→ Your instructions:
Output all of the entries below precisely as written.

→ Supplied material:
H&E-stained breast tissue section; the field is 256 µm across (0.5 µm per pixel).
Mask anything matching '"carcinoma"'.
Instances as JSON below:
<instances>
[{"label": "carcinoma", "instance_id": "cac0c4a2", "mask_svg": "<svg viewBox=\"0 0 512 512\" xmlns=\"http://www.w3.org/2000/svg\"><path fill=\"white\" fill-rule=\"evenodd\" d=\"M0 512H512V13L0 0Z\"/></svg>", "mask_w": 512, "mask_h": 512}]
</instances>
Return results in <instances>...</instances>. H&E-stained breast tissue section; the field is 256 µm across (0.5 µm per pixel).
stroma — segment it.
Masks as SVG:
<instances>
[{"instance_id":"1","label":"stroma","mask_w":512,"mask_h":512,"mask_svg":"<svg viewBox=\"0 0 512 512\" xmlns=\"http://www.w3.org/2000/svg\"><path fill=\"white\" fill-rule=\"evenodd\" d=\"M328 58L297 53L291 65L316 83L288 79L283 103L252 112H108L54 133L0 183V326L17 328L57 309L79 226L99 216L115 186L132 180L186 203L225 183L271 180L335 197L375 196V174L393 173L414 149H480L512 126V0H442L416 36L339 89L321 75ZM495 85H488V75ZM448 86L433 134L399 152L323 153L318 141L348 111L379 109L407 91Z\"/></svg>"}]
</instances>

→ Expected answer:
H&E-stained breast tissue section; the field is 256 µm across (0.5 µm per pixel).
Mask anything matching '"carcinoma"'.
Instances as JSON below:
<instances>
[{"label": "carcinoma", "instance_id": "cac0c4a2", "mask_svg": "<svg viewBox=\"0 0 512 512\" xmlns=\"http://www.w3.org/2000/svg\"><path fill=\"white\" fill-rule=\"evenodd\" d=\"M0 512H512V13L0 0Z\"/></svg>", "mask_w": 512, "mask_h": 512}]
</instances>
Return results in <instances>...</instances>. H&E-stained breast tissue section; the field is 256 µm across (0.5 µm per pixel).
stroma — segment it.
Masks as SVG:
<instances>
[{"instance_id":"1","label":"stroma","mask_w":512,"mask_h":512,"mask_svg":"<svg viewBox=\"0 0 512 512\" xmlns=\"http://www.w3.org/2000/svg\"><path fill=\"white\" fill-rule=\"evenodd\" d=\"M328 58L297 53L291 65L316 83L288 79L283 103L252 112H108L54 133L0 183V326L17 328L57 309L79 226L99 216L115 186L132 180L186 203L225 183L271 180L335 197L375 196V174L393 173L414 149H480L512 126V0H442L416 36L339 89L321 75ZM495 85H488V75ZM448 86L433 134L399 152L323 153L318 141L348 111L379 109L407 91Z\"/></svg>"}]
</instances>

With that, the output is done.